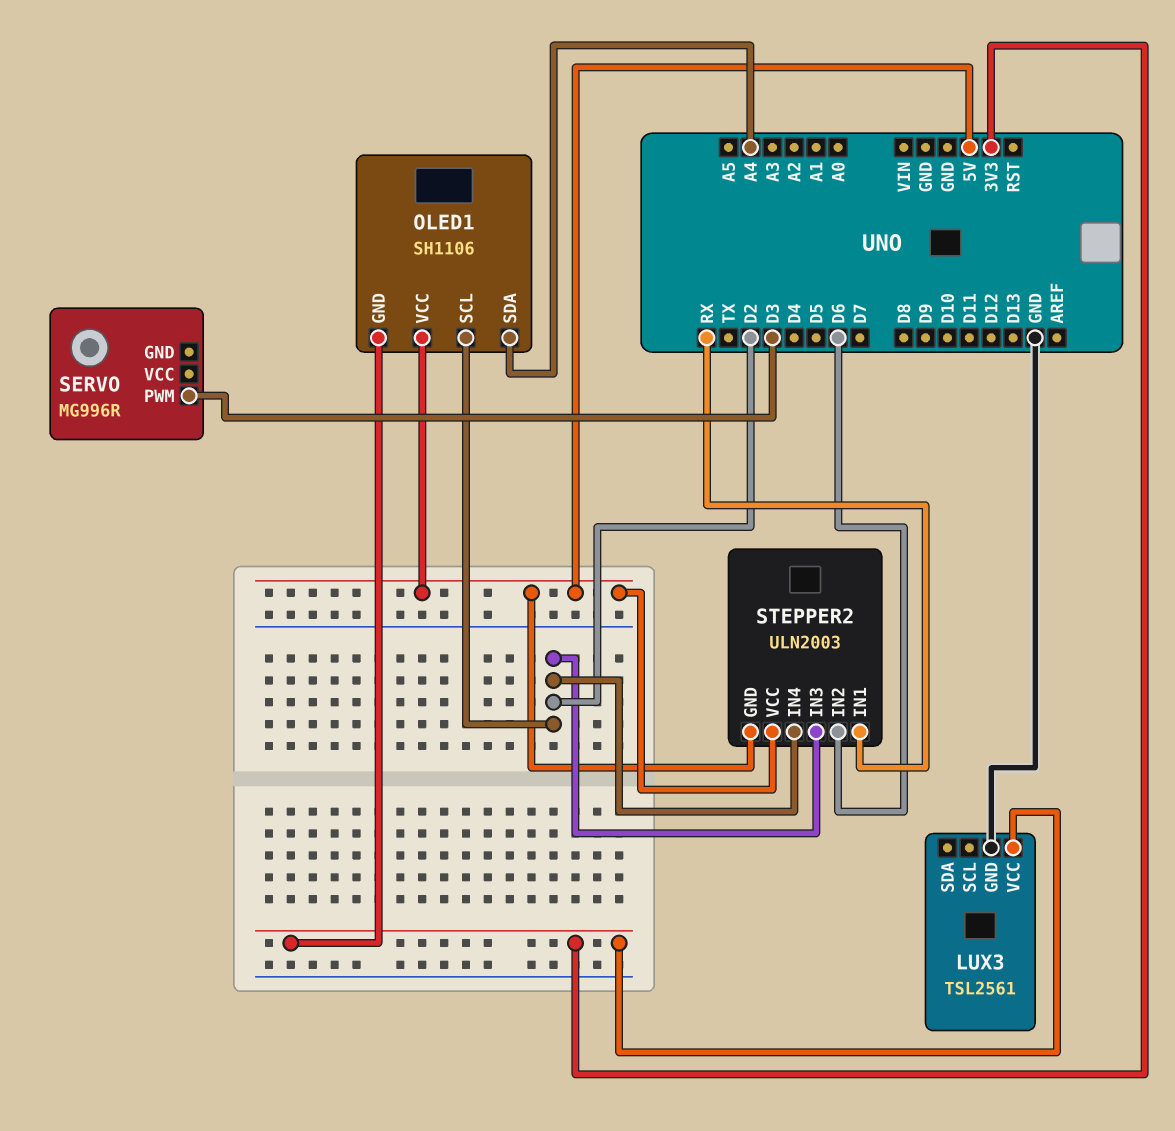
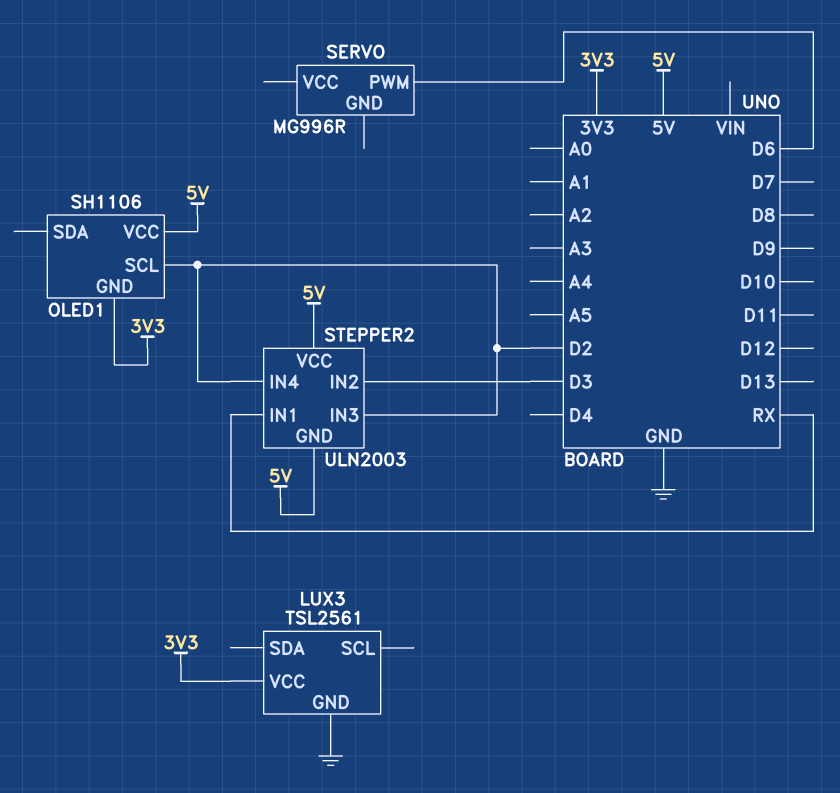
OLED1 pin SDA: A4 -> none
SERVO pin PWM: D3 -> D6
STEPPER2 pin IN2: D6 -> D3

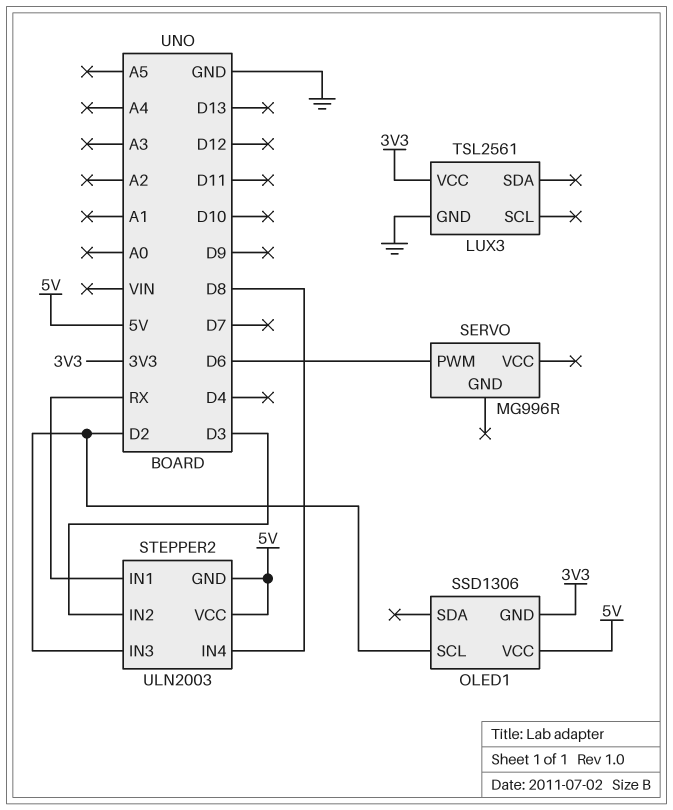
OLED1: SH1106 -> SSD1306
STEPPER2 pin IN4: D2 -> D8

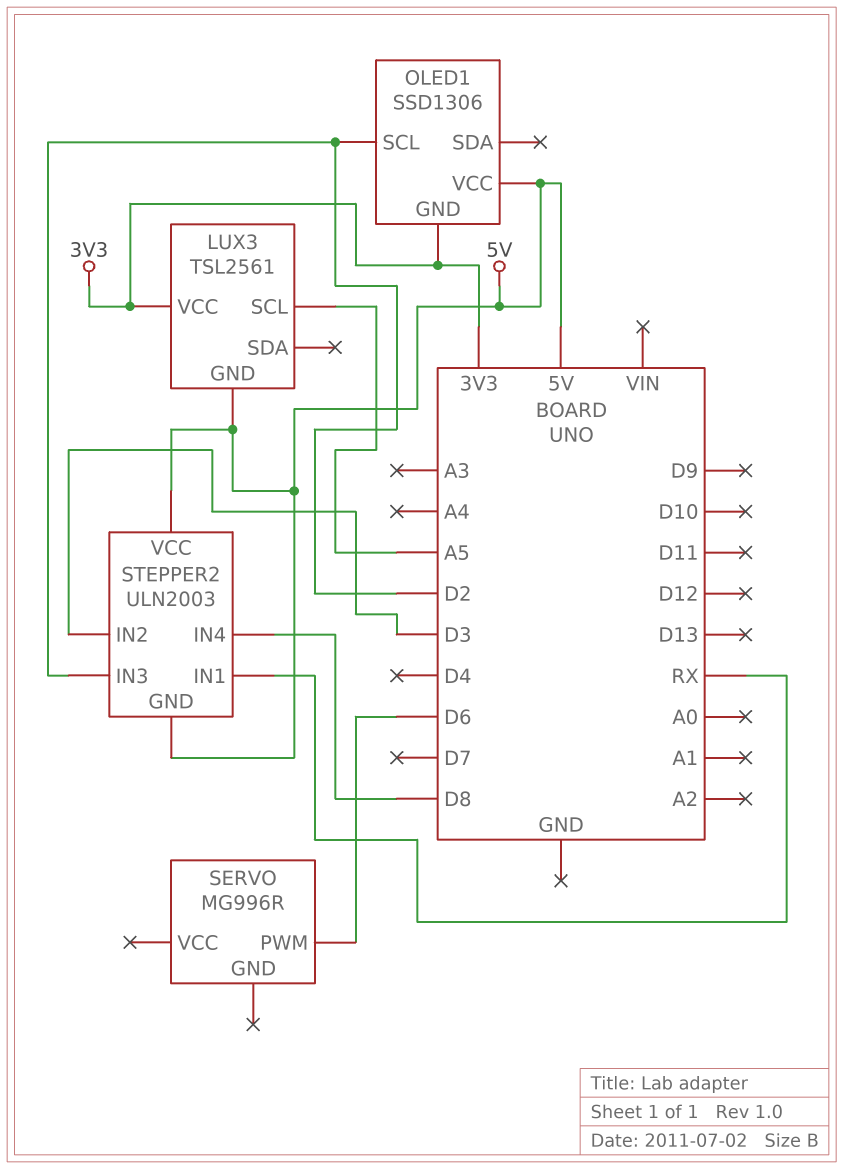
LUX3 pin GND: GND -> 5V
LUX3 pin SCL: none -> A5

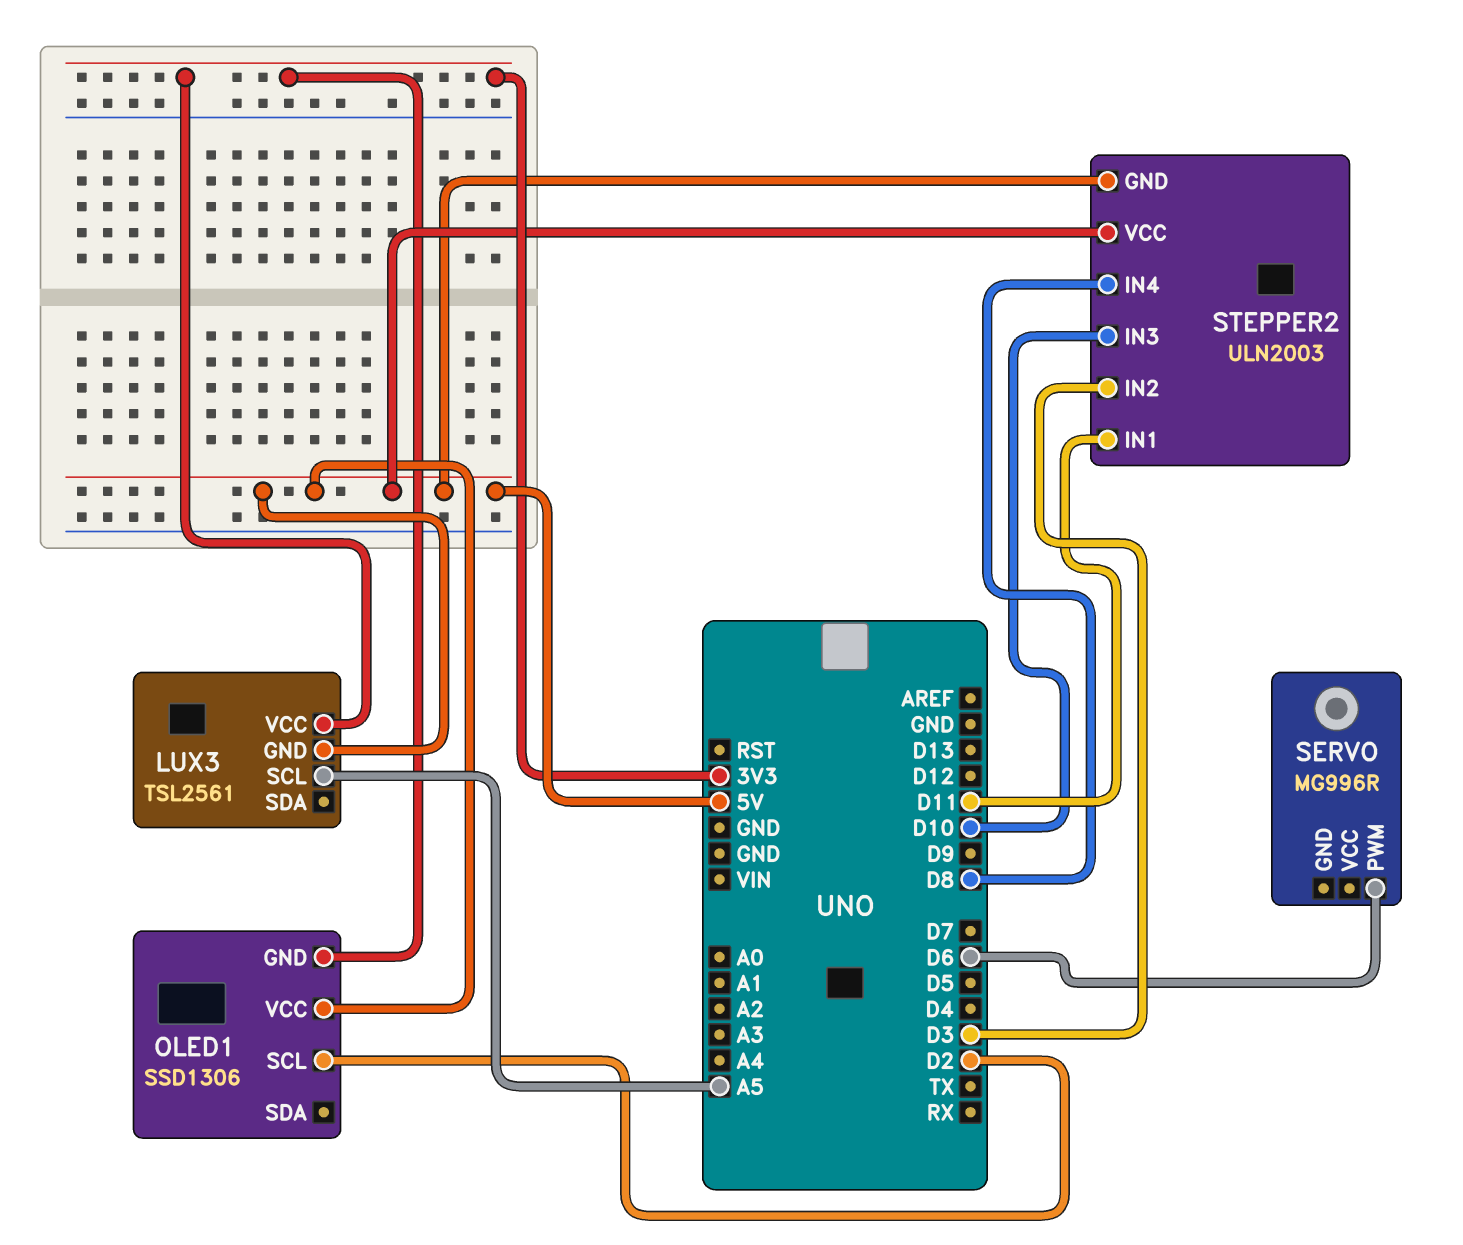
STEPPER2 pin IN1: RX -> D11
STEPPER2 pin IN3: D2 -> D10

■ What the exercise asks ■
Check each line of the listing for the word "none" and state how many lines contain it, with no other words.

■ Finished task ■
2